> **DESCRIPTION OF THE TASK**: Your answer must consist of exactly the lines below, starting with the line with "white cross: (116, 67)" and going on through the line with "orange square: (97, 40) -> (120, 81), moved", and nothing else.

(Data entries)
-- Opening Marker --

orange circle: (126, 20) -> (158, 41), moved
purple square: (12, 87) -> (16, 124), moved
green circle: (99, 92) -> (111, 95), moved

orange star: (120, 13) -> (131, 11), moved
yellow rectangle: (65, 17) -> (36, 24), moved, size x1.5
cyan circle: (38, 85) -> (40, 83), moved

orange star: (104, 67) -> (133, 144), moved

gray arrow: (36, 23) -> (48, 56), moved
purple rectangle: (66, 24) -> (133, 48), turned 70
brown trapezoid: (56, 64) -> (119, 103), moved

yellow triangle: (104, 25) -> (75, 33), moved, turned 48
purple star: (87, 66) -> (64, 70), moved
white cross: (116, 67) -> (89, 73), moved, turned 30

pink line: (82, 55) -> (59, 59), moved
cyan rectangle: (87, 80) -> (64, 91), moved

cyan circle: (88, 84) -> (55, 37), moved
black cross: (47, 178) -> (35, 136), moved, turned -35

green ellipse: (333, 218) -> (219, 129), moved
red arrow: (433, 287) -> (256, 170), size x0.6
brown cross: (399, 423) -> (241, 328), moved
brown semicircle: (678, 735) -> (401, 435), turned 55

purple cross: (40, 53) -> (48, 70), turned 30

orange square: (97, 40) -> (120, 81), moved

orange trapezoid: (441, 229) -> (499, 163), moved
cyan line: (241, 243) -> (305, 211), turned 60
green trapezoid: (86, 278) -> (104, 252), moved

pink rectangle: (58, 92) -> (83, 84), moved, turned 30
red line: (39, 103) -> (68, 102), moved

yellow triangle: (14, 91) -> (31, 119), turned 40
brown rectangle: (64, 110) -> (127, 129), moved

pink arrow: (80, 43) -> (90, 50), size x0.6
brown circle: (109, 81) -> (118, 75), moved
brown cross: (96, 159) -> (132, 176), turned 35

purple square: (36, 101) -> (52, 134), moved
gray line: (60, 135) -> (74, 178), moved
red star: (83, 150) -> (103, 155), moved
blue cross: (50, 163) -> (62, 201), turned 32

-- Closing Marker --
-- Opening Marker --

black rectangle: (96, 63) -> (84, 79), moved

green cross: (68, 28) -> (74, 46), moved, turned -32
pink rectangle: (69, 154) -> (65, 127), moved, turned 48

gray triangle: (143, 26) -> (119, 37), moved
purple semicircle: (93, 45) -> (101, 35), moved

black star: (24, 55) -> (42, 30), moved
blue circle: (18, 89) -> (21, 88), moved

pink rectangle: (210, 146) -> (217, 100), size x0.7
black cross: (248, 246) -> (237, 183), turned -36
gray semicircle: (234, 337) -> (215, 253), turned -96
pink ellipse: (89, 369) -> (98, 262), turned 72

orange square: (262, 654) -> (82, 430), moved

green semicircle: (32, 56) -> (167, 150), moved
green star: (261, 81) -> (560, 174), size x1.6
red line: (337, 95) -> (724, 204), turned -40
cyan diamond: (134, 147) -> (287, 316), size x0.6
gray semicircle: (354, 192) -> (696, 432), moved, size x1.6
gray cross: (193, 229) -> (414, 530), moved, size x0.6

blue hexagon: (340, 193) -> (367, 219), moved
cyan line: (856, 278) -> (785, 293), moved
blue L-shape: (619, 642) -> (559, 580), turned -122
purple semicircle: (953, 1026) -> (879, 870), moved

-- Closing Marker --
-- Opening Marker --

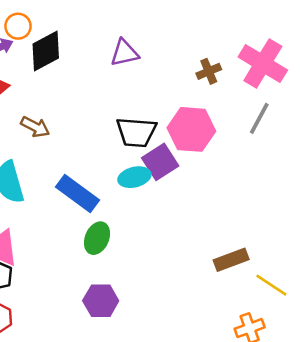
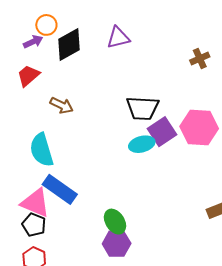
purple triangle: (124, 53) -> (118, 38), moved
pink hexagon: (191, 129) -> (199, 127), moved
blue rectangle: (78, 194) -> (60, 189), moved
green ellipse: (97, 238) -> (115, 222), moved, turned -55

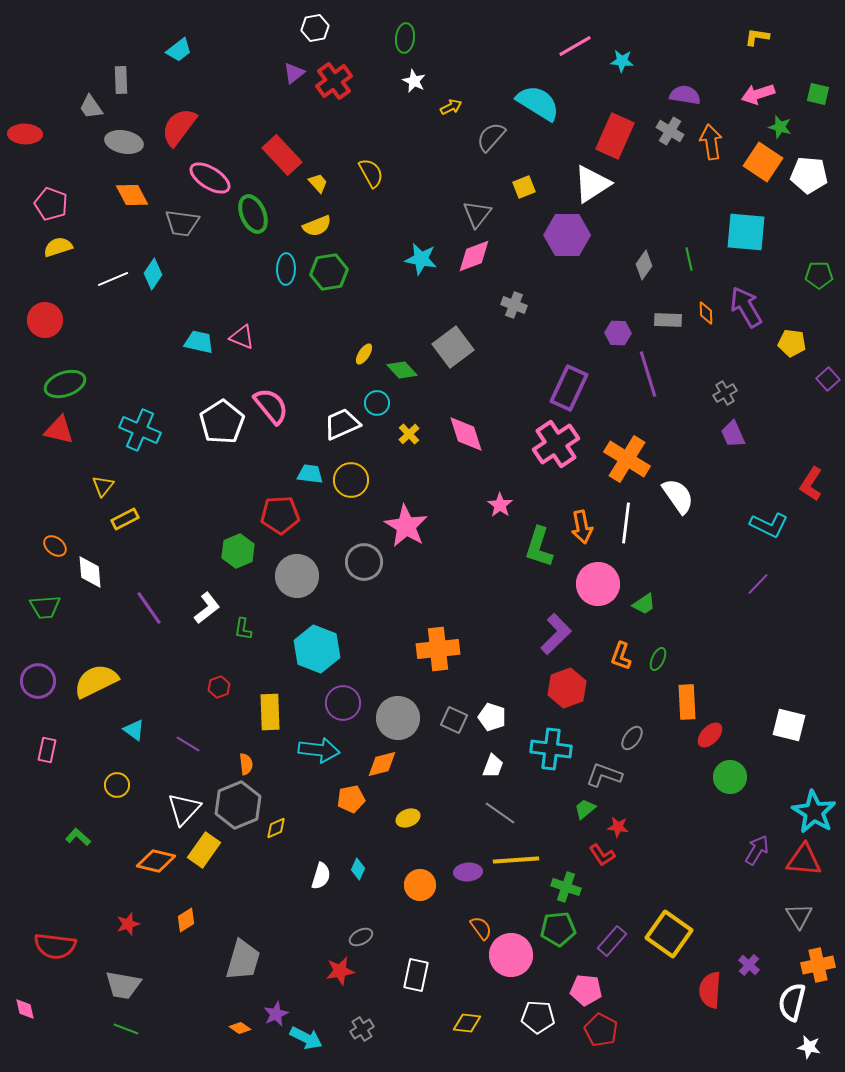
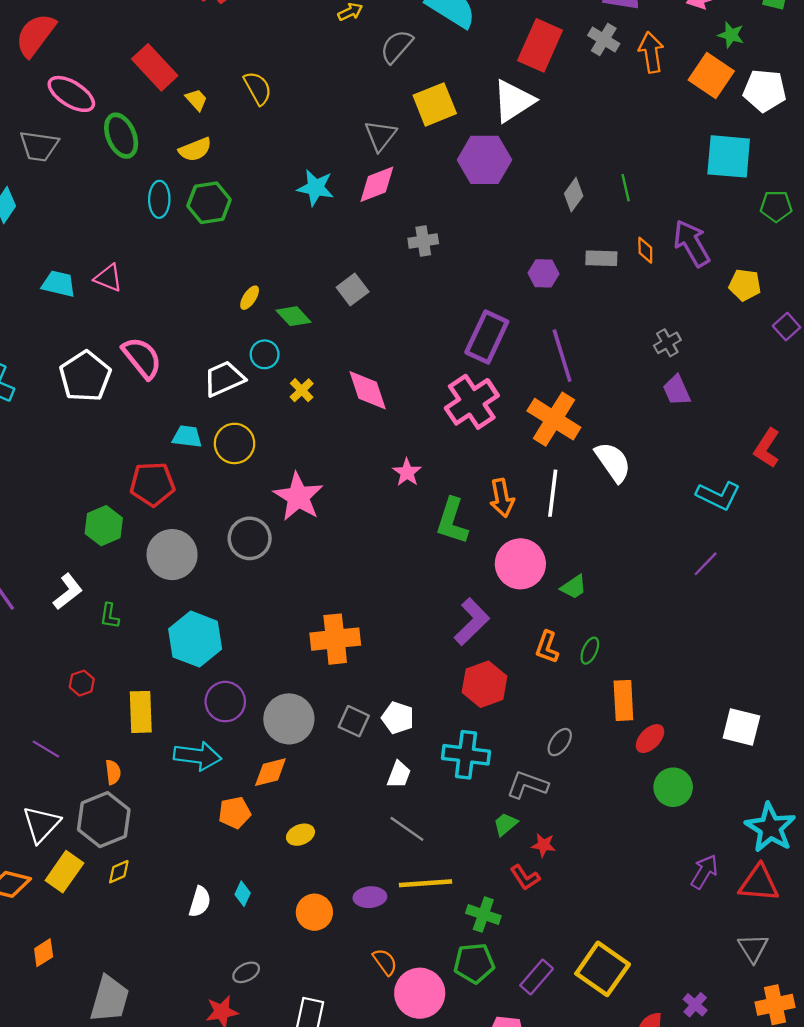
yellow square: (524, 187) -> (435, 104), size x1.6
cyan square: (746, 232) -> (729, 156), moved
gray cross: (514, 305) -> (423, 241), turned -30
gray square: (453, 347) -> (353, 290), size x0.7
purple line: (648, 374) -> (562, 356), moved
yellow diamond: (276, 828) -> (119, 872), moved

-- Closing Marker --

> **SOLUTION FOR THIS EXERCISE**:
white cross: (116, 67) -> (89, 73), moved, turned 30

pink line: (82, 55) -> (59, 59), moved
cyan rectangle: (87, 80) -> (64, 91), moved

cyan circle: (88, 84) -> (55, 37), moved
black cross: (47, 178) -> (35, 136), moved, turned -35

green ellipse: (333, 218) -> (219, 129), moved
red arrow: (433, 287) -> (256, 170), size x0.6
brown cross: (399, 423) -> (241, 328), moved
brown semicircle: (678, 735) -> (401, 435), turned 55

purple cross: (40, 53) -> (48, 70), turned 30

orange square: (97, 40) -> (120, 81), moved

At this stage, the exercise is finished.